Assignment:
Below this line is the material. Write out only its lines from the one containing "(208, 260) = (554, 277): brown boat -> none" through the one containing "(466, 200) = (105, 374): white bell -> none", both kept, exactly.

_ _ _ _ _

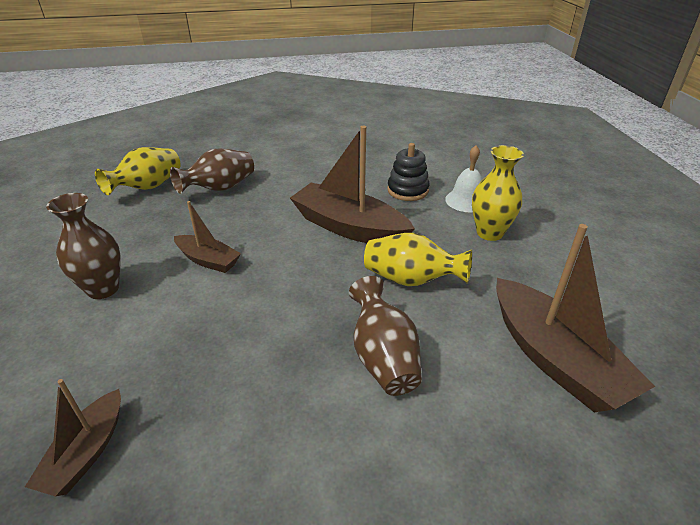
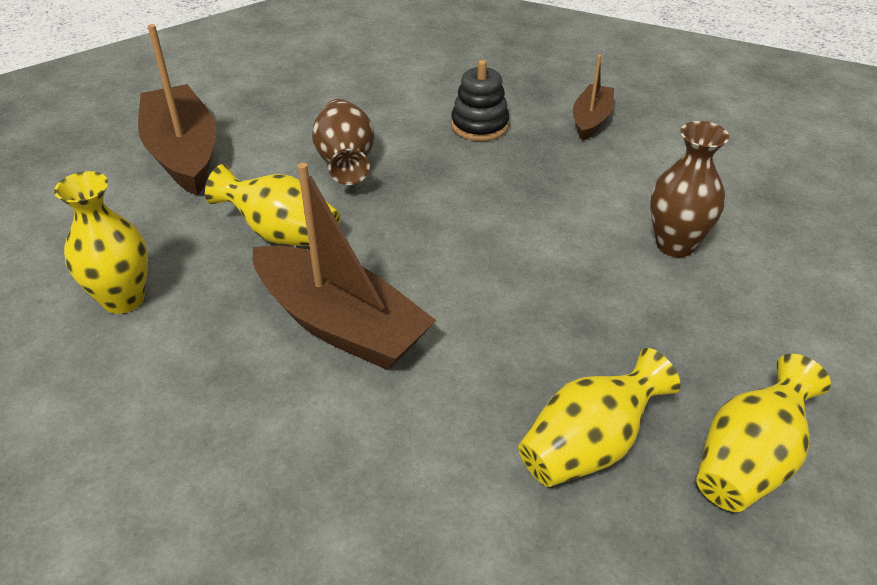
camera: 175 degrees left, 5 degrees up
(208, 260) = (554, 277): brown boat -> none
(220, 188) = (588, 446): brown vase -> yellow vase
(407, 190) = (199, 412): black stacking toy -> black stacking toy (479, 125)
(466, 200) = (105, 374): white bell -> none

_ _ _ _ _

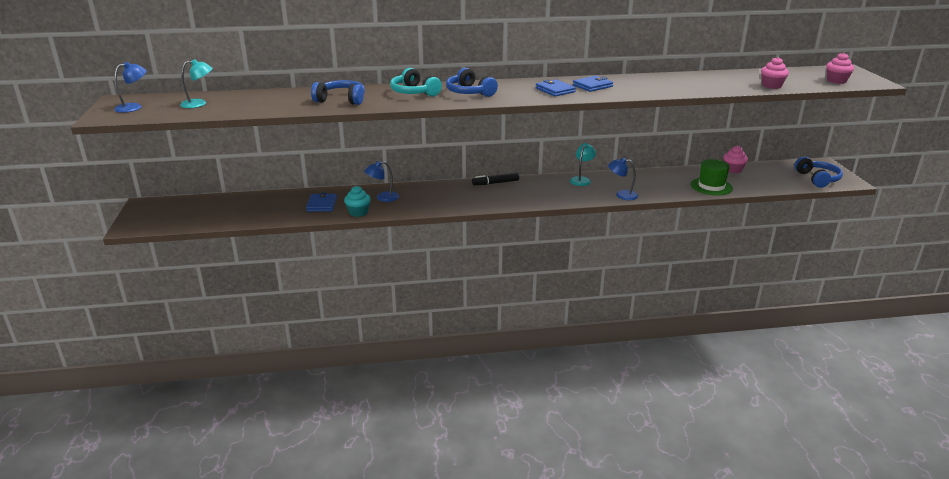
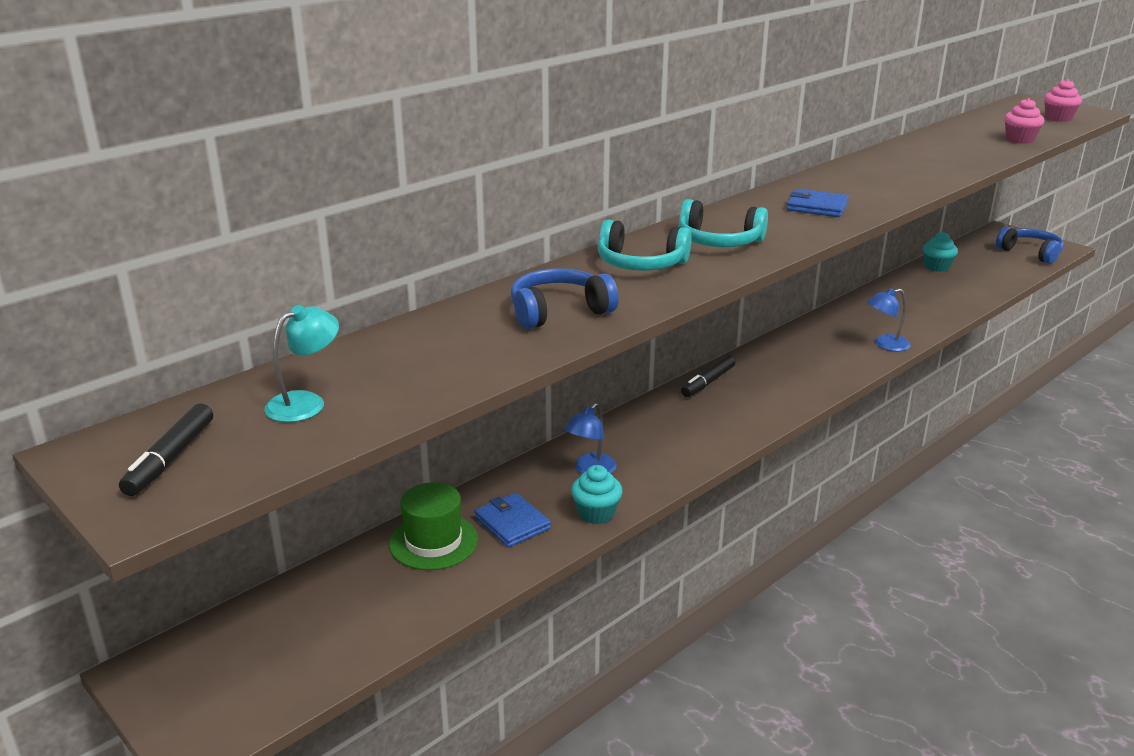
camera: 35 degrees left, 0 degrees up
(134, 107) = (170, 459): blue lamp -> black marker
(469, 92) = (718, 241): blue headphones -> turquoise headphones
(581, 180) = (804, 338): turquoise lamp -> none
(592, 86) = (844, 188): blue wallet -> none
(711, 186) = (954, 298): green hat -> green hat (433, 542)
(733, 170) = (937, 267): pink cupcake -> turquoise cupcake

_ _ _ _ _

Solution to the exercise:
(208, 260) = (554, 277): brown boat -> none
(220, 188) = (588, 446): brown vase -> yellow vase
(407, 190) = (199, 412): black stacking toy -> black stacking toy (479, 125)
(466, 200) = (105, 374): white bell -> none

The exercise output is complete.